▶ **What is expected**: Return the data word for word. Pictures are to be omitted.

▶ **Data to process**:
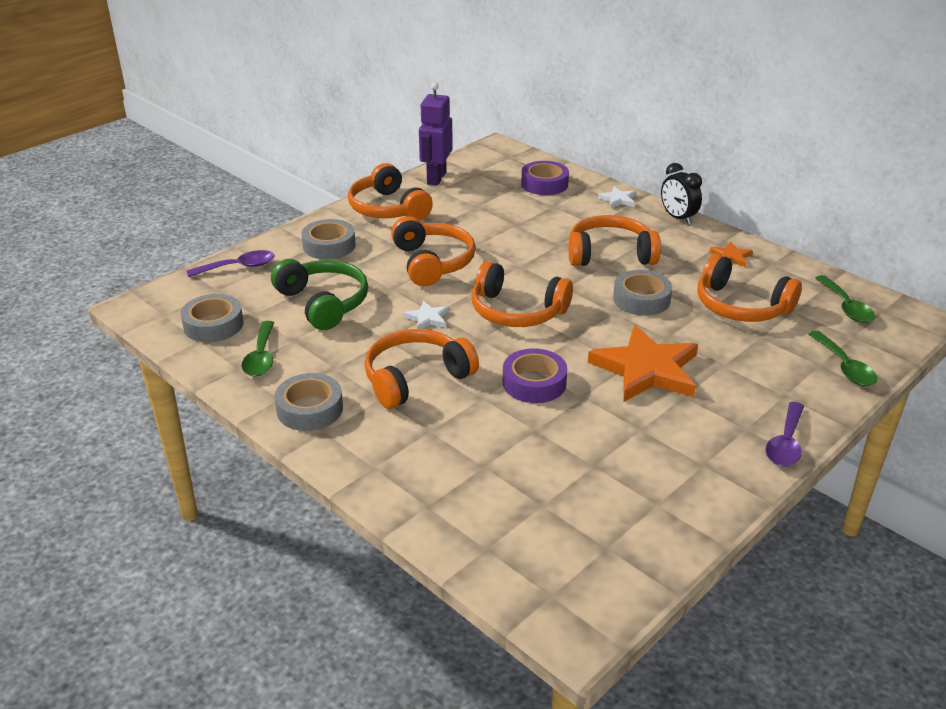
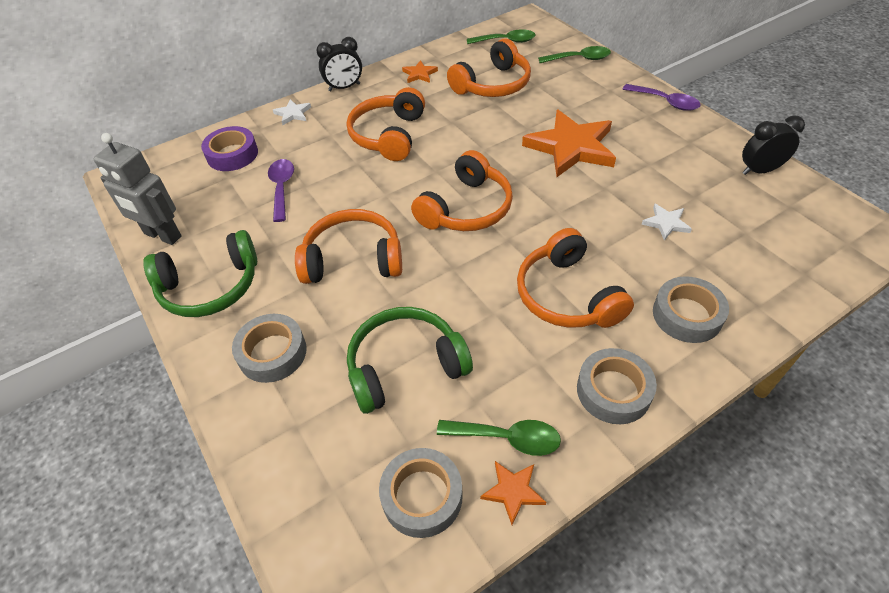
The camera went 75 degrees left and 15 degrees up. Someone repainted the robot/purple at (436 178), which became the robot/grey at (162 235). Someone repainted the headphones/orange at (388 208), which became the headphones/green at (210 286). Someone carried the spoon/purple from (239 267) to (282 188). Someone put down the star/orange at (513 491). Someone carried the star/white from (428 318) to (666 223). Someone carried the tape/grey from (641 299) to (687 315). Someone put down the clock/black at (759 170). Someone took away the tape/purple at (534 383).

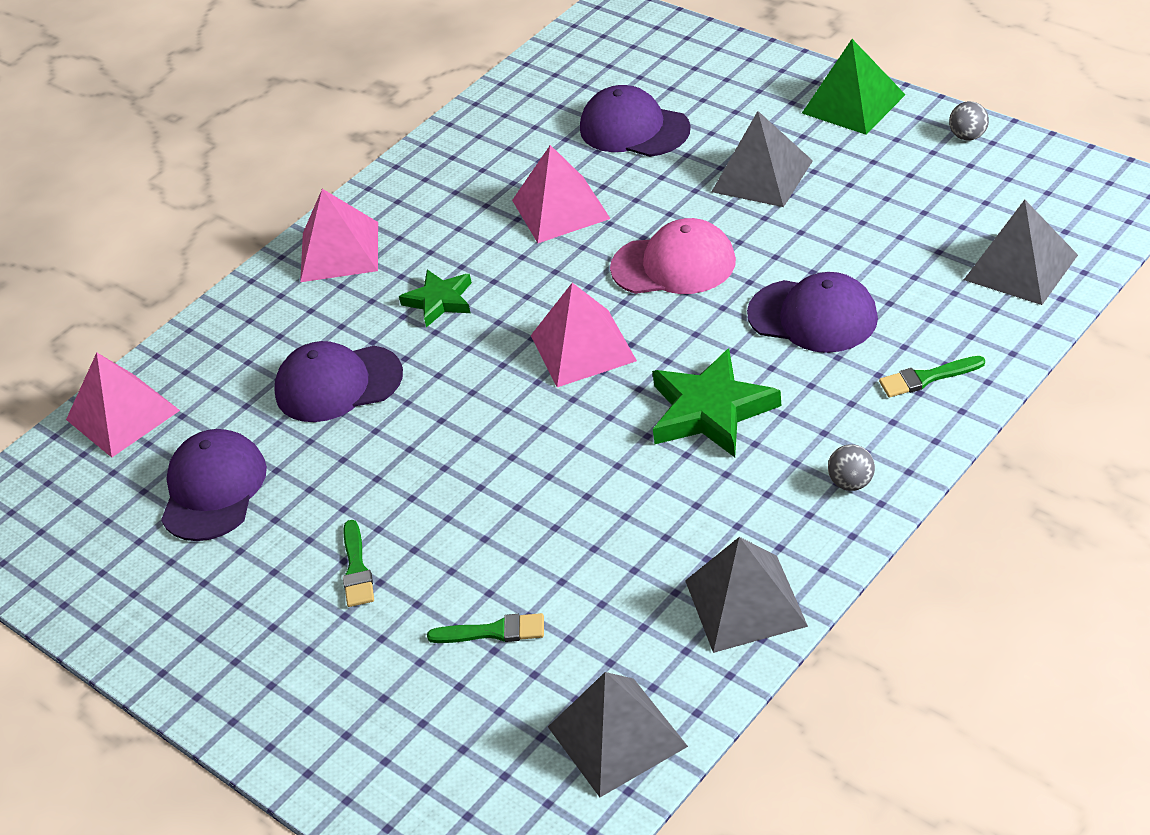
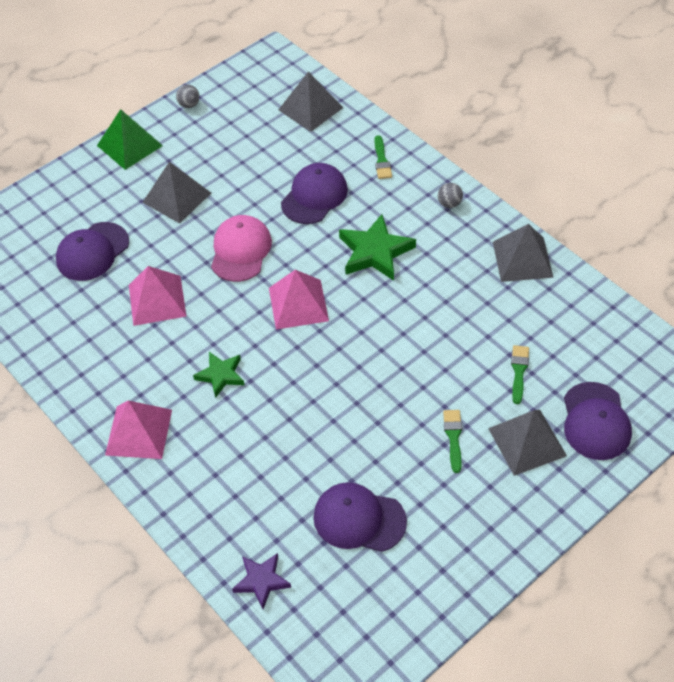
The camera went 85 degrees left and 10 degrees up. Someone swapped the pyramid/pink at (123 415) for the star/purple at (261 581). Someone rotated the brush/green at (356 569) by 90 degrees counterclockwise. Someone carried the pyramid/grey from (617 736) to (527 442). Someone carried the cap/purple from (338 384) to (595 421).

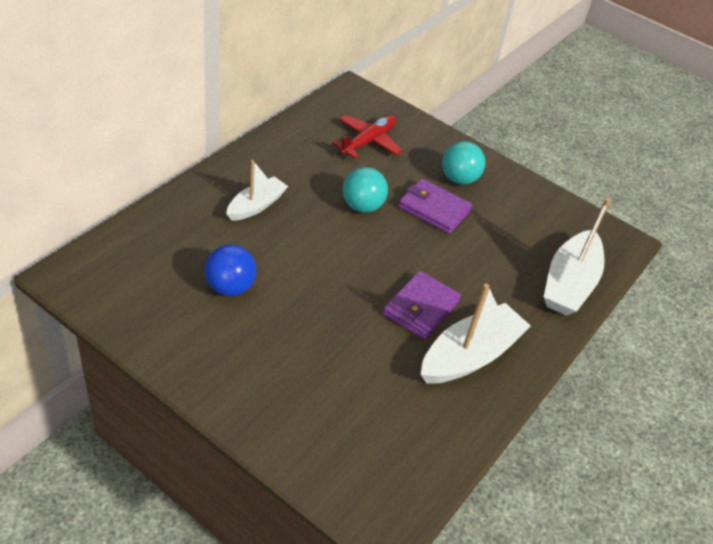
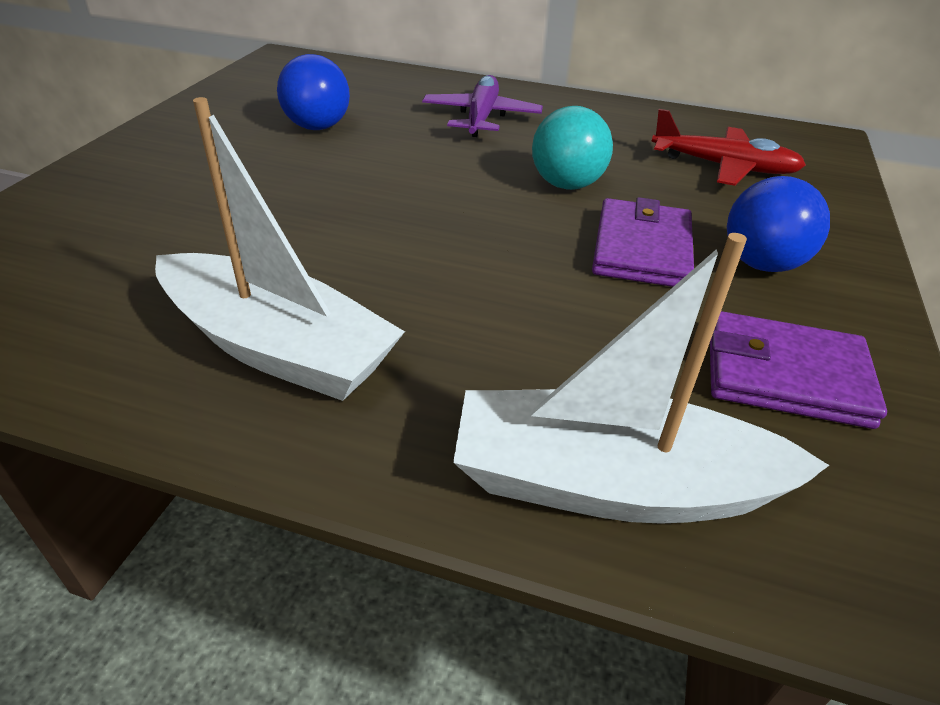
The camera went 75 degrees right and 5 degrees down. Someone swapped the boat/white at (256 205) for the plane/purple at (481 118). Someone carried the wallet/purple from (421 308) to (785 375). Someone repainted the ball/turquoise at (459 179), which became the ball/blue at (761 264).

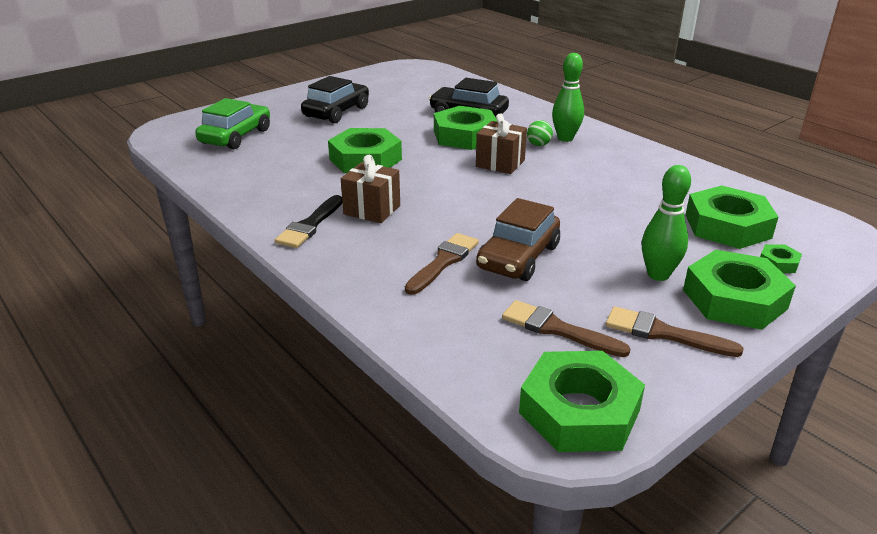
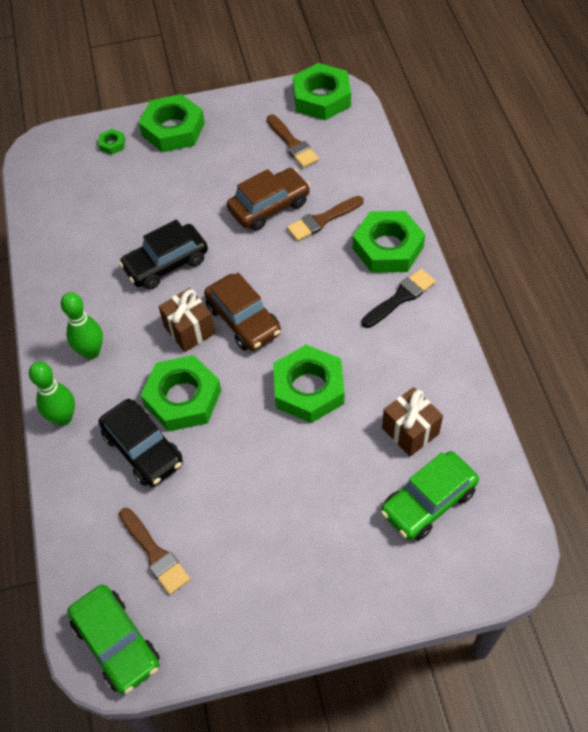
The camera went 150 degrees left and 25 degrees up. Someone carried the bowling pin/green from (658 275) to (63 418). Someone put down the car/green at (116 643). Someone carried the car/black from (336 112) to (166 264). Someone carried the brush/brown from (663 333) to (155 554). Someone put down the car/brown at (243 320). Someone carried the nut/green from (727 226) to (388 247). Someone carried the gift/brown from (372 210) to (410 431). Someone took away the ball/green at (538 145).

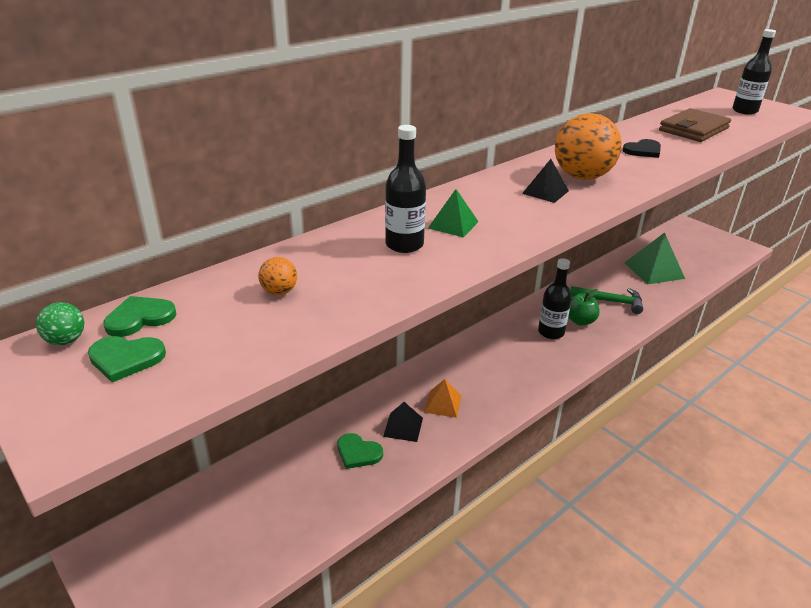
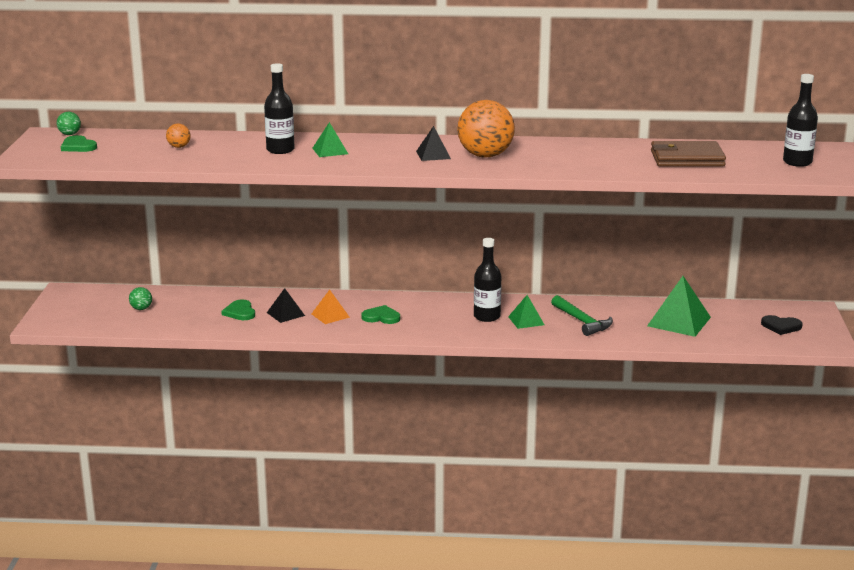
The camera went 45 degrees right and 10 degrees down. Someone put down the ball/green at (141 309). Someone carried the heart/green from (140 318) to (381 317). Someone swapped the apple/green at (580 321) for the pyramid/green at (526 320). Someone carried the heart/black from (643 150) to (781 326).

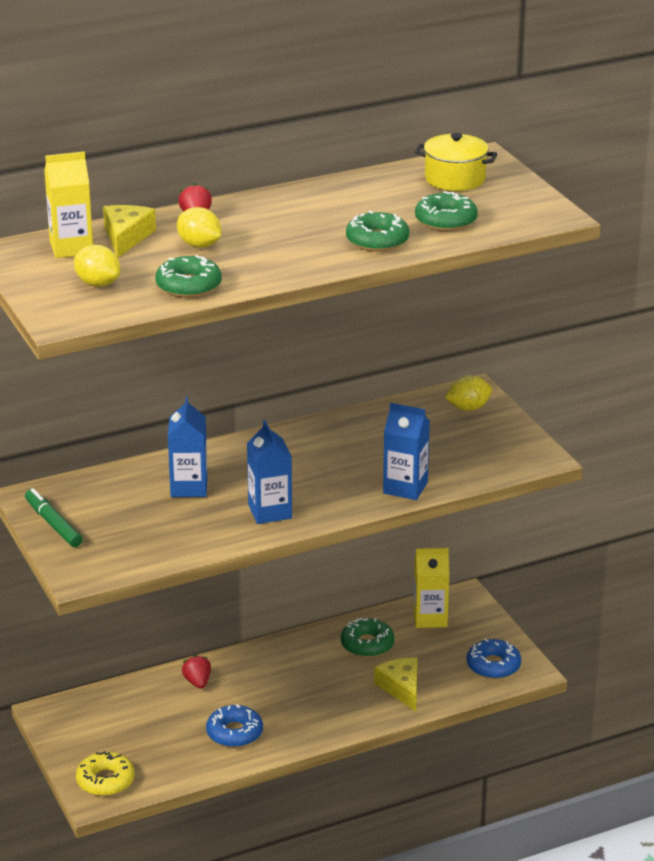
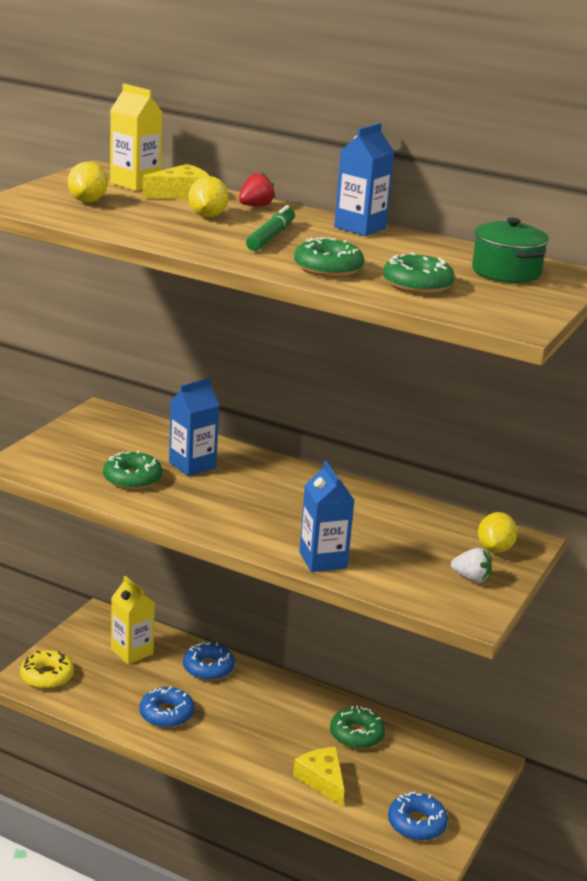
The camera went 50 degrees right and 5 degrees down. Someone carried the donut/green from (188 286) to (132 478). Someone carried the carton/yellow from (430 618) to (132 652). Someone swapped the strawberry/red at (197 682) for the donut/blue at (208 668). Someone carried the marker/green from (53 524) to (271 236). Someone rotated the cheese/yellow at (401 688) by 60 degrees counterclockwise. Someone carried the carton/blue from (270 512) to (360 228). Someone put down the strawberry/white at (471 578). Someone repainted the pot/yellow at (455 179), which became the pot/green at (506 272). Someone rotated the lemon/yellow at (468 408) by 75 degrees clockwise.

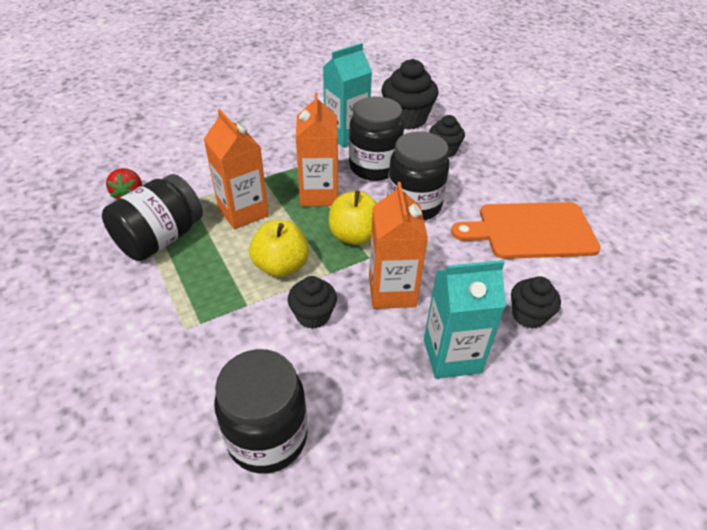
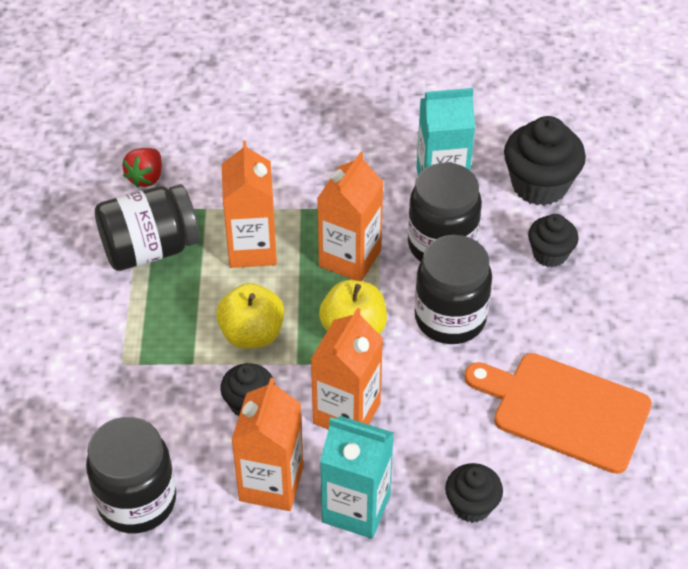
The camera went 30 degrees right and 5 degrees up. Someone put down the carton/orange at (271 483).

▶ **Answer to this problem**:
The camera went 75 degrees left and 15 degrees up. Someone repainted the robot/purple at (436 178), which became the robot/grey at (162 235). Someone repainted the headphones/orange at (388 208), which became the headphones/green at (210 286). Someone carried the spoon/purple from (239 267) to (282 188). Someone put down the star/orange at (513 491). Someone carried the star/white from (428 318) to (666 223). Someone carried the tape/grey from (641 299) to (687 315). Someone put down the clock/black at (759 170). Someone took away the tape/purple at (534 383).

The camera went 85 degrees left and 10 degrees up. Someone swapped the pyramid/pink at (123 415) for the star/purple at (261 581). Someone rotated the brush/green at (356 569) by 90 degrees counterclockwise. Someone carried the pyramid/grey from (617 736) to (527 442). Someone carried the cap/purple from (338 384) to (595 421).

The camera went 75 degrees right and 5 degrees down. Someone swapped the boat/white at (256 205) for the plane/purple at (481 118). Someone carried the wallet/purple from (421 308) to (785 375). Someone repainted the ball/turquoise at (459 179), which became the ball/blue at (761 264).

The camera went 150 degrees left and 25 degrees up. Someone carried the bowling pin/green from (658 275) to (63 418). Someone put down the car/green at (116 643). Someone carried the car/black from (336 112) to (166 264). Someone carried the brush/brown from (663 333) to (155 554). Someone put down the car/brown at (243 320). Someone carried the nut/green from (727 226) to (388 247). Someone carried the gift/brown from (372 210) to (410 431). Someone took away the ball/green at (538 145).

The camera went 45 degrees right and 10 degrees down. Someone put down the ball/green at (141 309). Someone carried the heart/green from (140 318) to (381 317). Someone swapped the apple/green at (580 321) for the pyramid/green at (526 320). Someone carried the heart/black from (643 150) to (781 326).

The camera went 50 degrees right and 5 degrees down. Someone carried the donut/green from (188 286) to (132 478). Someone carried the carton/yellow from (430 618) to (132 652). Someone swapped the strawberry/red at (197 682) for the donut/blue at (208 668). Someone carried the marker/green from (53 524) to (271 236). Someone rotated the cheese/yellow at (401 688) by 60 degrees counterclockwise. Someone carried the carton/blue from (270 512) to (360 228). Someone put down the strawberry/white at (471 578). Someone repainted the pot/yellow at (455 179), which became the pot/green at (506 272). Someone rotated the lemon/yellow at (468 408) by 75 degrees clockwise.

The camera went 30 degrees right and 5 degrees up. Someone put down the carton/orange at (271 483).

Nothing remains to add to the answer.